## Data records
== Segment start ==

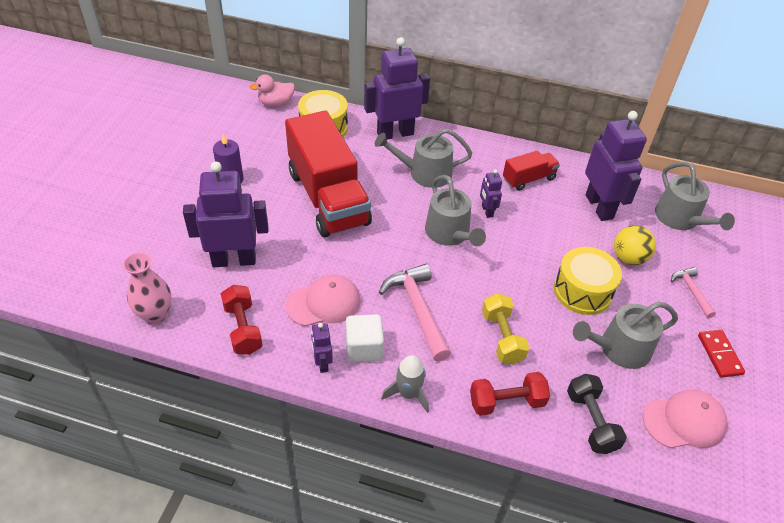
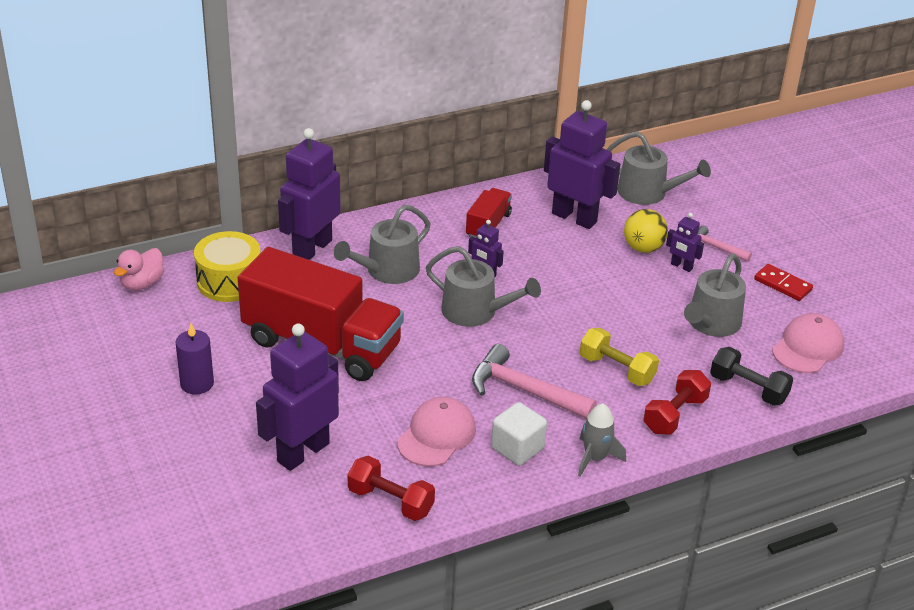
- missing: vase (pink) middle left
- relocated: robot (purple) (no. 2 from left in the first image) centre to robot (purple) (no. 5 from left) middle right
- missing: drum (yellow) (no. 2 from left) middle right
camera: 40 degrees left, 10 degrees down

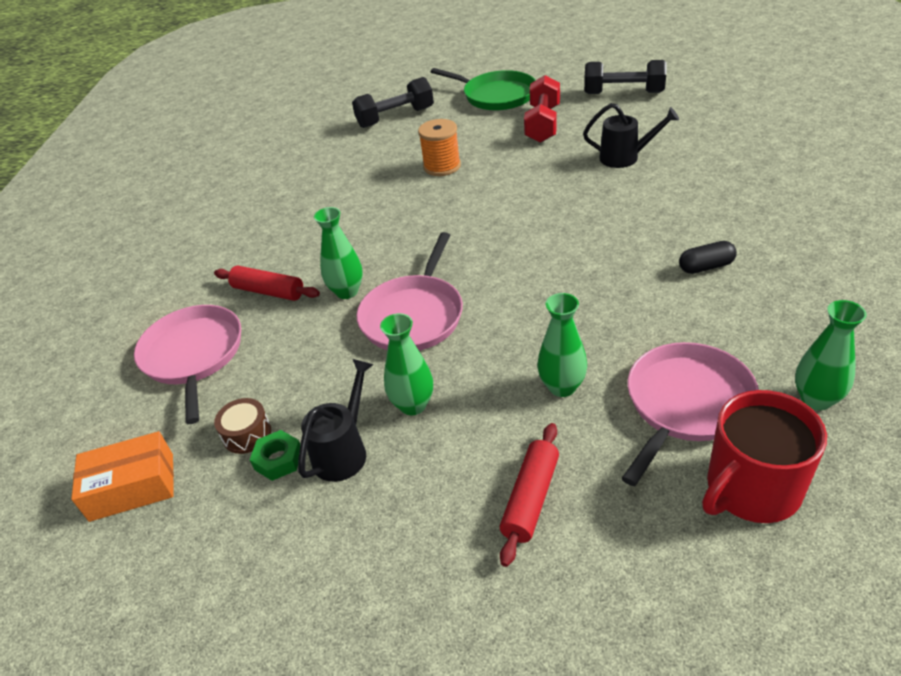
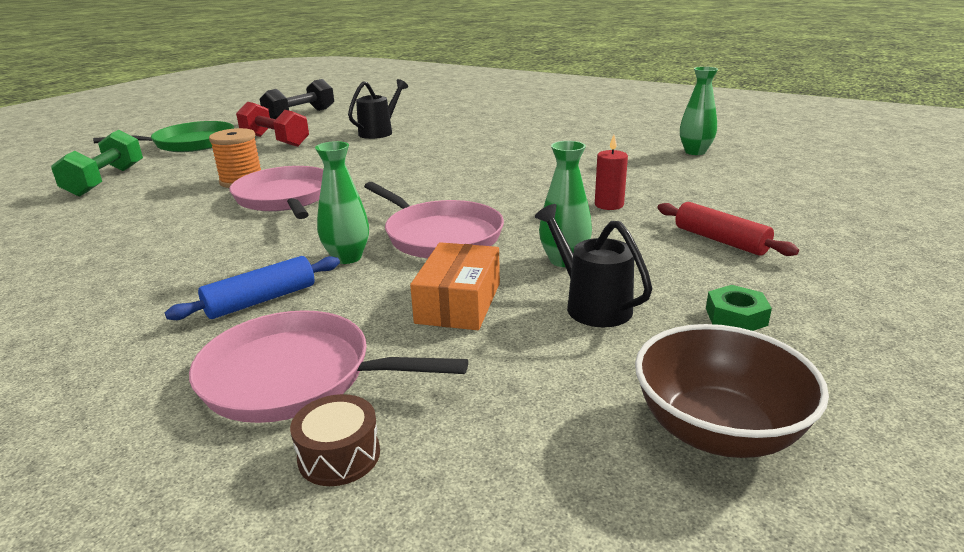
- relocated: box (orange) bottom left to centre
- colour: rolling pin (red) (no. 1 from left) middle left to rolling pin (blue) middle left
- relocated: drum (brown) middle left to bottom centre
- relocated: nut (green) bottom left to middle right
- colour: dumbbell (black) (no. 1 from left) top centre to dumbbell (green) top left
- exchanged: vase (green) (no. 3 from left) centre to candle (red) top centre
- relocated: pan (pink) (no. 3 from left in the first image) middle right to pan (pink) (no. 1 from left) middle left
- missing: capsule (black) middle right
- missing: mug (red) bottom right
- appeared: bowl (brown) bottom right
camera: 65 degrees left, 15 degrees down

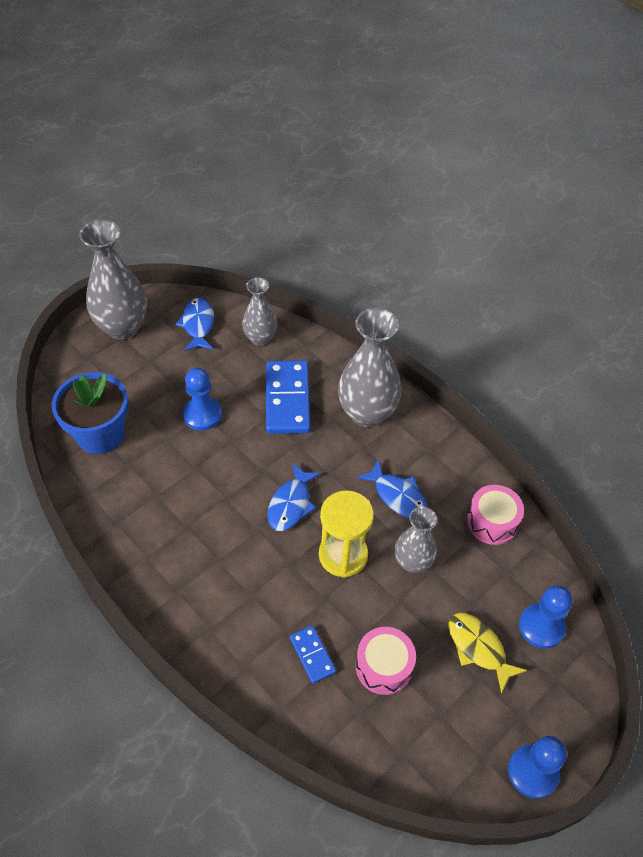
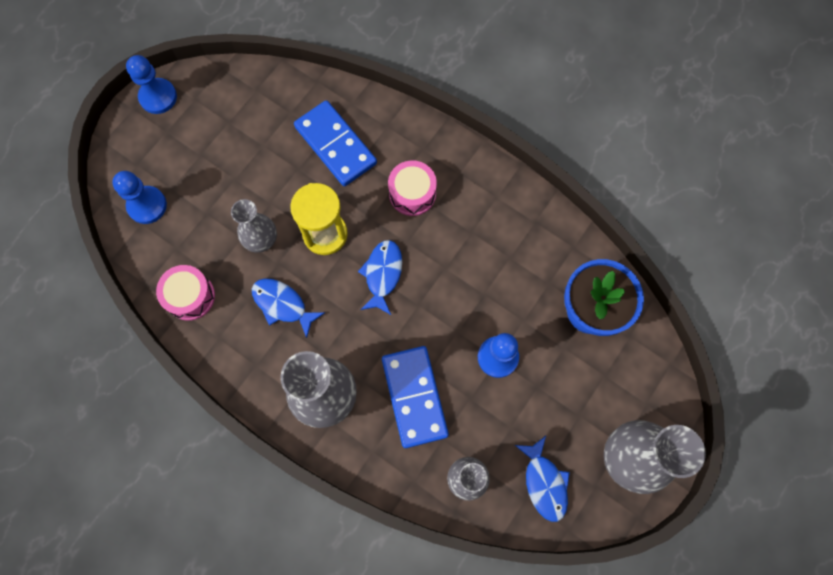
- size: domino (blue) (no. 2 from left in the first image) bottom centre = top centre x1.94
- relocated: drum (pink) (no. 1 from left in the first image) bottom centre to drum (pink) (no. 2 from left) top centre
- missing: fish (yellow) bottom right
camera: 170 degrees right, 20 degrees up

== Segment end ==

## Exercise instructions
The reply should repeat the data in full, exactly as given, and contain no pictures.

## Output of the task
- missing: vase (pink) middle left
- relocated: robot (purple) (no. 2 from left in the first image) centre to robot (purple) (no. 5 from left) middle right
- missing: drum (yellow) (no. 2 from left) middle right
camera: 40 degrees left, 10 degrees down

- relocated: box (orange) bottom left to centre
- colour: rolling pin (red) (no. 1 from left) middle left to rolling pin (blue) middle left
- relocated: drum (brown) middle left to bottom centre
- relocated: nut (green) bottom left to middle right
- colour: dumbbell (black) (no. 1 from left) top centre to dumbbell (green) top left
- exchanged: vase (green) (no. 3 from left) centre to candle (red) top centre
- relocated: pan (pink) (no. 3 from left in the first image) middle right to pan (pink) (no. 1 from left) middle left
- missing: capsule (black) middle right
- missing: mug (red) bottom right
- appeared: bowl (brown) bottom right
camera: 65 degrees left, 15 degrees down

- size: domino (blue) (no. 2 from left in the first image) bottom centre = top centre x1.94
- relocated: drum (pink) (no. 1 from left in the first image) bottom centre to drum (pink) (no. 2 from left) top centre
- missing: fish (yellow) bottom right
camera: 170 degrees right, 20 degrees up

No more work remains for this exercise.